(Stored data)
# # # # #
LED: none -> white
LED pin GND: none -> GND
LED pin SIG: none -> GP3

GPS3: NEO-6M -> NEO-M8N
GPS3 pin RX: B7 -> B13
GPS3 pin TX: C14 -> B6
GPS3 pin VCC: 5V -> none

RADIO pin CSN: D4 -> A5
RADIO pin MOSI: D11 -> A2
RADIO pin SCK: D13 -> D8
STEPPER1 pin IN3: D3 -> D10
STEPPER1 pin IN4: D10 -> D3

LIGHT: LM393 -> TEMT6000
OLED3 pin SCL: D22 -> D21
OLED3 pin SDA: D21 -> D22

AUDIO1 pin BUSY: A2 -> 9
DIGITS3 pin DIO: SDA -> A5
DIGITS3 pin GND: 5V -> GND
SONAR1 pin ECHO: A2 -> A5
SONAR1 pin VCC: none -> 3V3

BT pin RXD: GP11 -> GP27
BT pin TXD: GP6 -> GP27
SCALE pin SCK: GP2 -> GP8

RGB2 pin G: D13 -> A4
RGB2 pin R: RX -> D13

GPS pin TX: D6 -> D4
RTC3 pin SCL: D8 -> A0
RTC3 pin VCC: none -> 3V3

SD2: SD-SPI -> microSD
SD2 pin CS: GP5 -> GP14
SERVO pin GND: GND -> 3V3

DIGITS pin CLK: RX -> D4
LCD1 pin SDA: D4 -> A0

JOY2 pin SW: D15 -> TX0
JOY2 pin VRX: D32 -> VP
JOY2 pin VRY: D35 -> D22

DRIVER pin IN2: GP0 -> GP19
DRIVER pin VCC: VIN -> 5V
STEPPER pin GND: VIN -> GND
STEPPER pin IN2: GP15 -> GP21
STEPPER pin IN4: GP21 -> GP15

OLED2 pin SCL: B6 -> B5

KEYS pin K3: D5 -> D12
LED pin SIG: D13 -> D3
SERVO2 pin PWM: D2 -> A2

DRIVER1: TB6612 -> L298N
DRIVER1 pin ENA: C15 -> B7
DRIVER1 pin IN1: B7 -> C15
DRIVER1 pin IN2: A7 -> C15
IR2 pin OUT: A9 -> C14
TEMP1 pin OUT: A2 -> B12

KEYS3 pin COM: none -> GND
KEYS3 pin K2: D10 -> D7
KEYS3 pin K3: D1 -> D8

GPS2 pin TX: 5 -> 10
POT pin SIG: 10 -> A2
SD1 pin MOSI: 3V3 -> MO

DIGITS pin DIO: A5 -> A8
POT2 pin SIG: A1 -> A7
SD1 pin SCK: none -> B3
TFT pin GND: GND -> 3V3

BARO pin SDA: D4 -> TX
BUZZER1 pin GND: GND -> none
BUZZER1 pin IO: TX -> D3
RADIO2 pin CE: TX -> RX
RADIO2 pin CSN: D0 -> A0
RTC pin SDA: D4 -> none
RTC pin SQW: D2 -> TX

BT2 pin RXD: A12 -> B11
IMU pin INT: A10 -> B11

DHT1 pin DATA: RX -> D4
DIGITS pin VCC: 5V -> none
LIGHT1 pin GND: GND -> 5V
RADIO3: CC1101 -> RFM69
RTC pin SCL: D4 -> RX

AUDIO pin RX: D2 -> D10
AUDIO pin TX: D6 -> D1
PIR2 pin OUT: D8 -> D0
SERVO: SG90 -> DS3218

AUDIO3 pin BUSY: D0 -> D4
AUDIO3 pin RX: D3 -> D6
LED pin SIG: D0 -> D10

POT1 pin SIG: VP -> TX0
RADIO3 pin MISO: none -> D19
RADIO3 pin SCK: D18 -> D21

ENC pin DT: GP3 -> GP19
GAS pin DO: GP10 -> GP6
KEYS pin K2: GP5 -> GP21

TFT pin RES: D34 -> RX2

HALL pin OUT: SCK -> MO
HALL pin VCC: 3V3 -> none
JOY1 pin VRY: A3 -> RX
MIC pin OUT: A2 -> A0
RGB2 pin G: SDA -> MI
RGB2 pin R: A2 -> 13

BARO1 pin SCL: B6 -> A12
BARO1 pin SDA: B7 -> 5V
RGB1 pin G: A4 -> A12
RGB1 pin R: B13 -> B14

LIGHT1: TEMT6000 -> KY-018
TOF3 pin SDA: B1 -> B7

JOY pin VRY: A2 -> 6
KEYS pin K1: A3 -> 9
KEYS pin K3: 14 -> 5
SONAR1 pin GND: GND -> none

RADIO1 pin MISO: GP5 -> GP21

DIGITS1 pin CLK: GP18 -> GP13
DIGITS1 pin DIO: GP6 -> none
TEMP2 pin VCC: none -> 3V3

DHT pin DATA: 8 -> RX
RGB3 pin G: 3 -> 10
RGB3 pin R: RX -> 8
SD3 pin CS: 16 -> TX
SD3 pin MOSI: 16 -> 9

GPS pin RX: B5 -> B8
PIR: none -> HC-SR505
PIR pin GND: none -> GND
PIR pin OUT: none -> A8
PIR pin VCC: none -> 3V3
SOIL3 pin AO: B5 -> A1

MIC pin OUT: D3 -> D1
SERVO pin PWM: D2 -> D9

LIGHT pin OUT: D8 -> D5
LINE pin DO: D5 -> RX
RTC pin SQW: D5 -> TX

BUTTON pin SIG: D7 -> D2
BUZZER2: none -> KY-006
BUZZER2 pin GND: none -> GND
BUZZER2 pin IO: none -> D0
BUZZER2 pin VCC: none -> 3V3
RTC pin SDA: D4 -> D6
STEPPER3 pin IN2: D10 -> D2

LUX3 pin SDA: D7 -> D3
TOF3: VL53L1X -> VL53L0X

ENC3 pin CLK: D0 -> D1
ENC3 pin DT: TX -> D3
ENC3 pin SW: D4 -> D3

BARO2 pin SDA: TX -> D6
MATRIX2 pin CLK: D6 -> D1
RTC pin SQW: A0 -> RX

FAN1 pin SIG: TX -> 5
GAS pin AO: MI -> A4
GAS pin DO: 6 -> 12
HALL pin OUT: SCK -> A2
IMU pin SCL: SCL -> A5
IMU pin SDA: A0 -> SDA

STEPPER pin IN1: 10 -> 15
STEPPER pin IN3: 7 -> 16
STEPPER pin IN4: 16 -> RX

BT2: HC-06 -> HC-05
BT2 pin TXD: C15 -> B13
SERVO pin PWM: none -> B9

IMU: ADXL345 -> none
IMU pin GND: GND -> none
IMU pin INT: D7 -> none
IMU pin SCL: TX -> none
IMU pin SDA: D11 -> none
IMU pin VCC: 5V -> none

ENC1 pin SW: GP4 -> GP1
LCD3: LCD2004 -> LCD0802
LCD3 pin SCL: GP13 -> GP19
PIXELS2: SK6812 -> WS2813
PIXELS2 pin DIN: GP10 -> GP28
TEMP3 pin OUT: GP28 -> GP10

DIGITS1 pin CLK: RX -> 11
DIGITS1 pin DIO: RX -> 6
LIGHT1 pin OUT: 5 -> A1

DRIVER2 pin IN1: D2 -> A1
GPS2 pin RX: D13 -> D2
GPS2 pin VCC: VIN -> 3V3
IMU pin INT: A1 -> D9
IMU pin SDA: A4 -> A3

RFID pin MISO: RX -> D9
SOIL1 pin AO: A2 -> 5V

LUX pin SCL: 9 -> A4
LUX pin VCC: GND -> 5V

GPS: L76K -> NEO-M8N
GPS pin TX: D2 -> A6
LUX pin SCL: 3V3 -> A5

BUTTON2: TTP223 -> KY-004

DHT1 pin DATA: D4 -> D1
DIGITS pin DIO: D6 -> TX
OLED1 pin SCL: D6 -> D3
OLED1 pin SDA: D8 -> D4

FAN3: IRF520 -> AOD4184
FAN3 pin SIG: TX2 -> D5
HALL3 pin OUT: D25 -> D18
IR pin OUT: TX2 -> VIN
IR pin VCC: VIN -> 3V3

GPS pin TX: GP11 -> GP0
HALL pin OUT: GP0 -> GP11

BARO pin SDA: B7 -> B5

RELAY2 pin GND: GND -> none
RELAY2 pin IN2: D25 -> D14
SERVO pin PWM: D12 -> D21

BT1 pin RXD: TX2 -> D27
# # # # #
• [EXERCISE] Within the data above, the lines from the one with "RADIO1 pin MISO: GP5 -> GP21" to the one with "PIR: none -> HC-SR505" must be repeated exactly; no other line belongs in the answer.

• [SOLUTION FOR THIS EXERCISE]
RADIO1 pin MISO: GP5 -> GP21

DIGITS1 pin CLK: GP18 -> GP13
DIGITS1 pin DIO: GP6 -> none
TEMP2 pin VCC: none -> 3V3

DHT pin DATA: 8 -> RX
RGB3 pin G: 3 -> 10
RGB3 pin R: RX -> 8
SD3 pin CS: 16 -> TX
SD3 pin MOSI: 16 -> 9

GPS pin RX: B5 -> B8
PIR: none -> HC-SR505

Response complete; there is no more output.